-- EXERCISE REQUIREMENTS --
Leaving out every picture, quote the data below exactly as it appears.

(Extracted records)
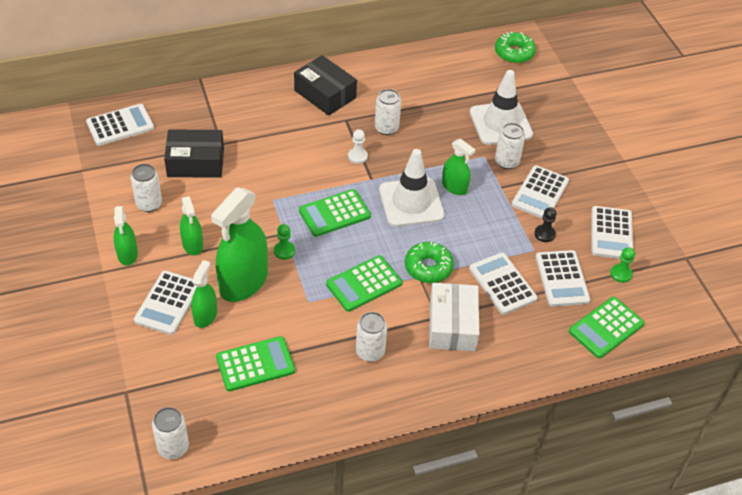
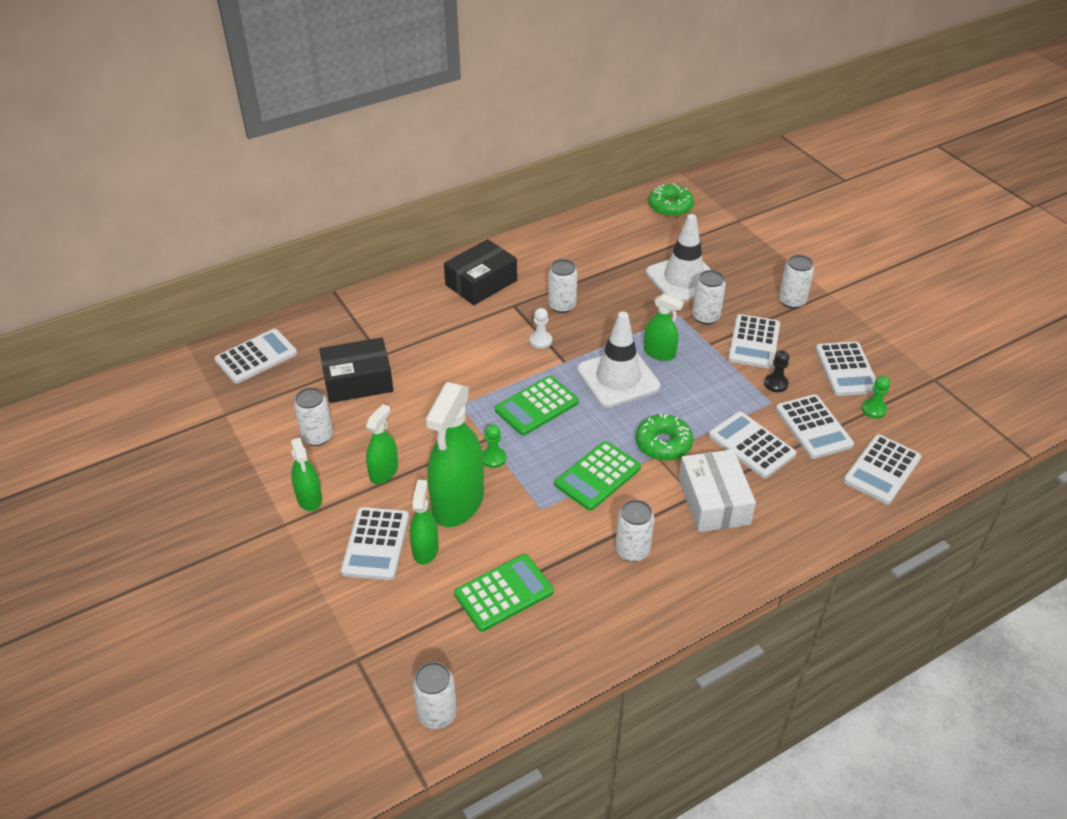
camera: 10 degrees left, 5 degrees down
(192, 244) = (384, 472): green spray bottle -> green spray bottle turned 120 degrees counterclockwise
(325, 94) = (481, 283): black box -> black box turned 75 degrees counterclockwise
(588, 162) = (792, 301): none -> white can
(606, 328) = (882, 470): green calculator -> white calculator

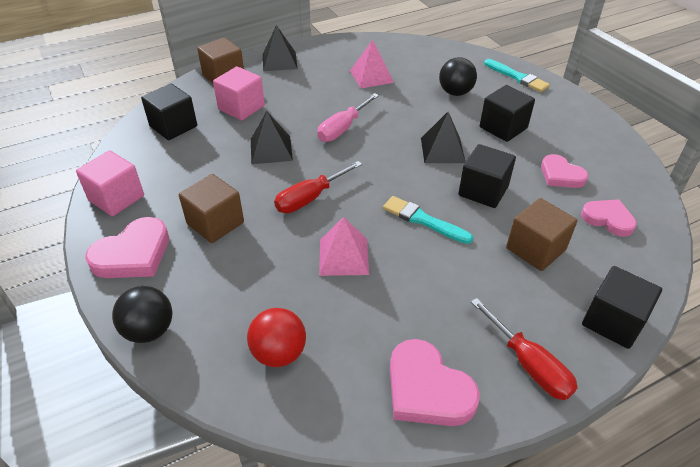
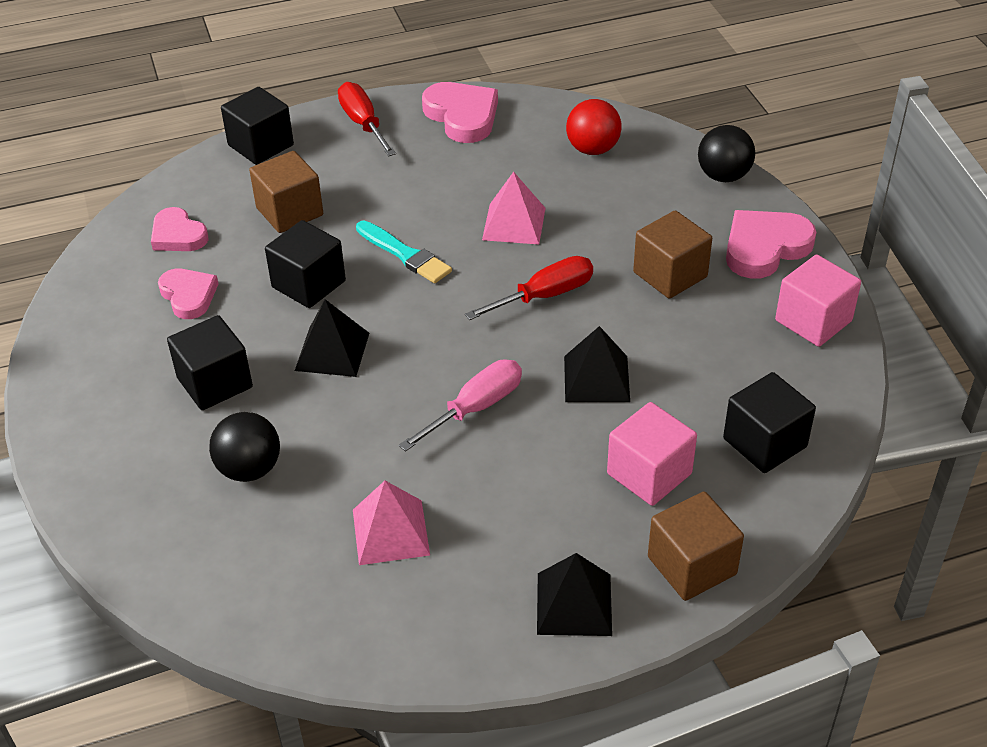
camera: 170 degrees left, 0 degrees up
(517, 77) = (110, 497): turquoise brush -> none

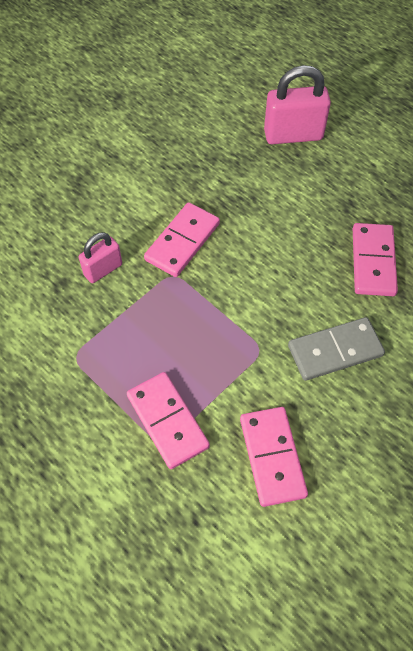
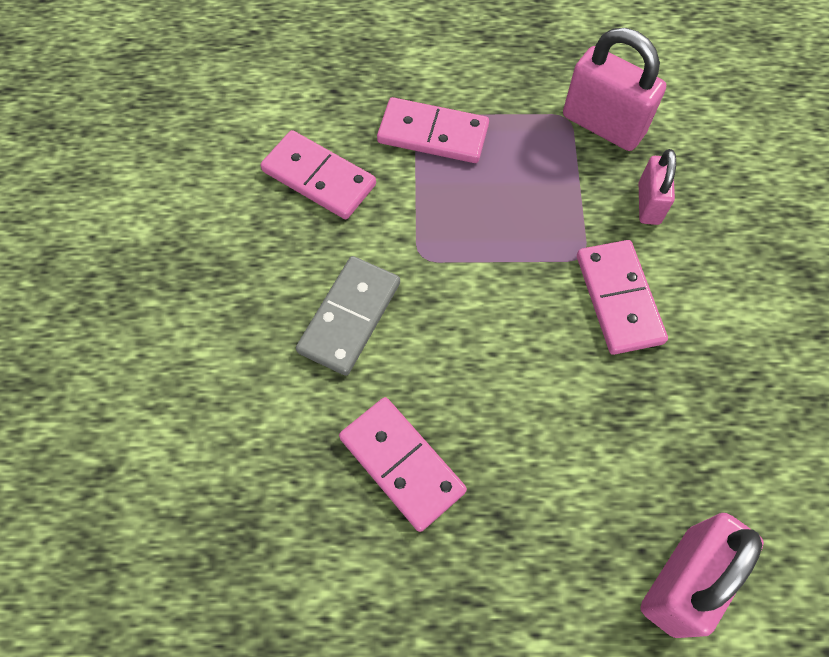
camera: 135 degrees right, 5 degrees up
(63, 332) = (603, 125): none -> pink padlock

-- YOUR SOLUTION --
camera: 10 degrees left, 5 degrees down
(192, 244) = (384, 472): green spray bottle -> green spray bottle turned 120 degrees counterclockwise
(325, 94) = (481, 283): black box -> black box turned 75 degrees counterclockwise
(588, 162) = (792, 301): none -> white can
(606, 328) = (882, 470): green calculator -> white calculator

camera: 170 degrees left, 0 degrees up
(517, 77) = (110, 497): turquoise brush -> none

camera: 135 degrees right, 5 degrees up
(63, 332) = (603, 125): none -> pink padlock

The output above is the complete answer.